■ To do: Please take the lines from the one holding "green pot: 3 -> 0" through the one holding "orange mouse: 2 -> 1" in the data below and copy them exactly.

■ Extracted data:

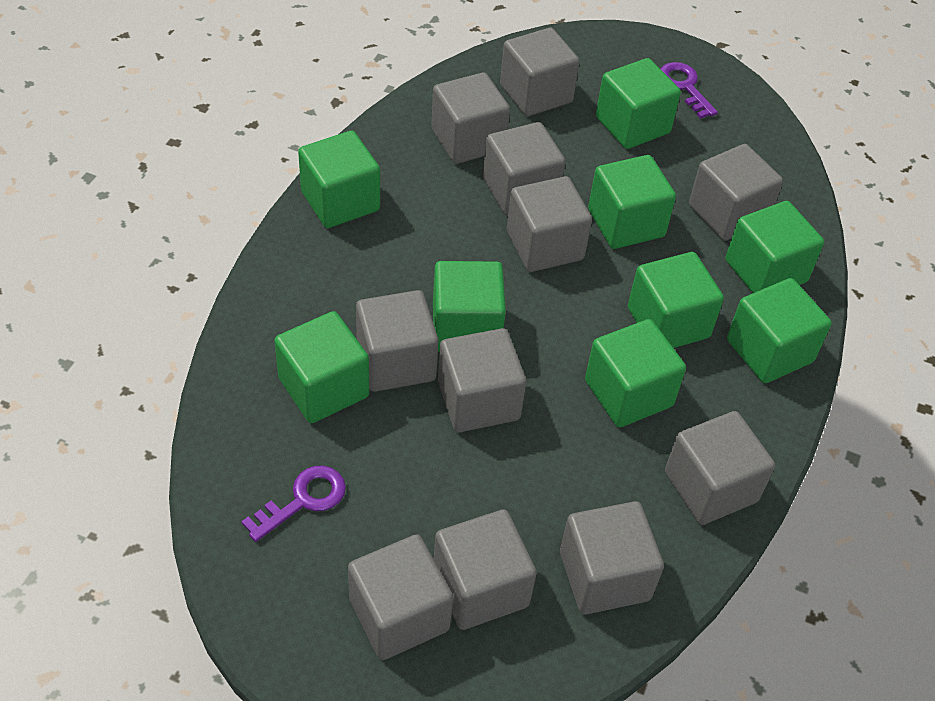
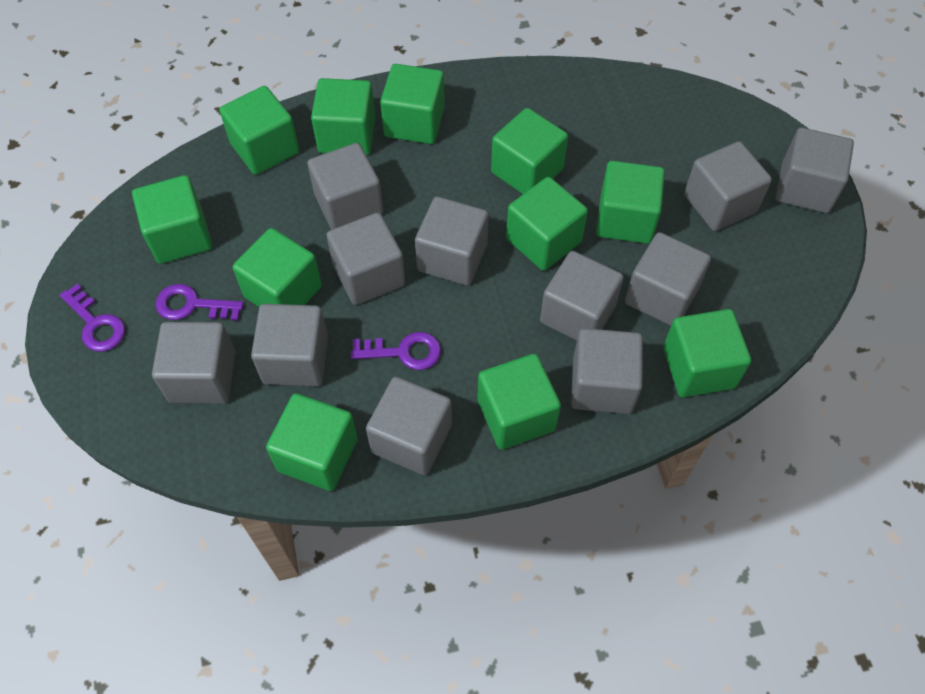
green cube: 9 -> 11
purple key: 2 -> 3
---
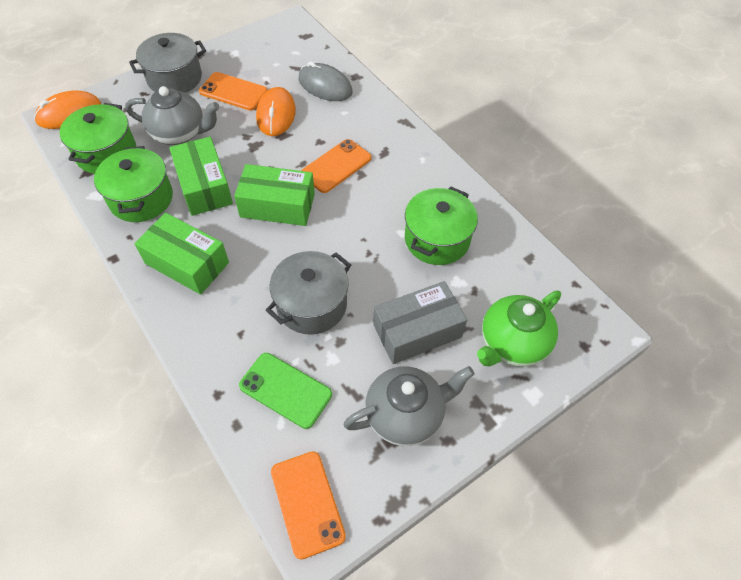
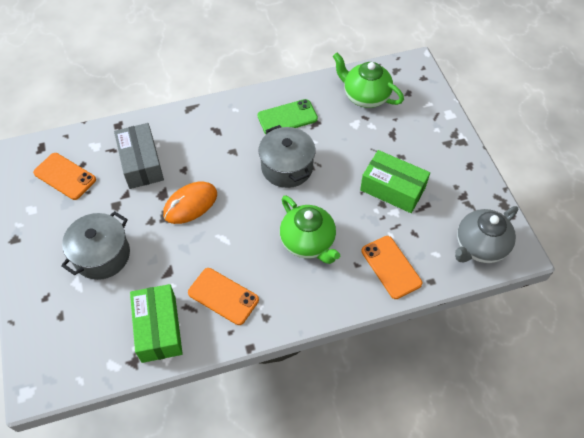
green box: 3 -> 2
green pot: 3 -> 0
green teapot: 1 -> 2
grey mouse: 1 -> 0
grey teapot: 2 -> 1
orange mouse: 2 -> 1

■ Exercise response:
green pot: 3 -> 0
green teapot: 1 -> 2
grey mouse: 1 -> 0
grey teapot: 2 -> 1
orange mouse: 2 -> 1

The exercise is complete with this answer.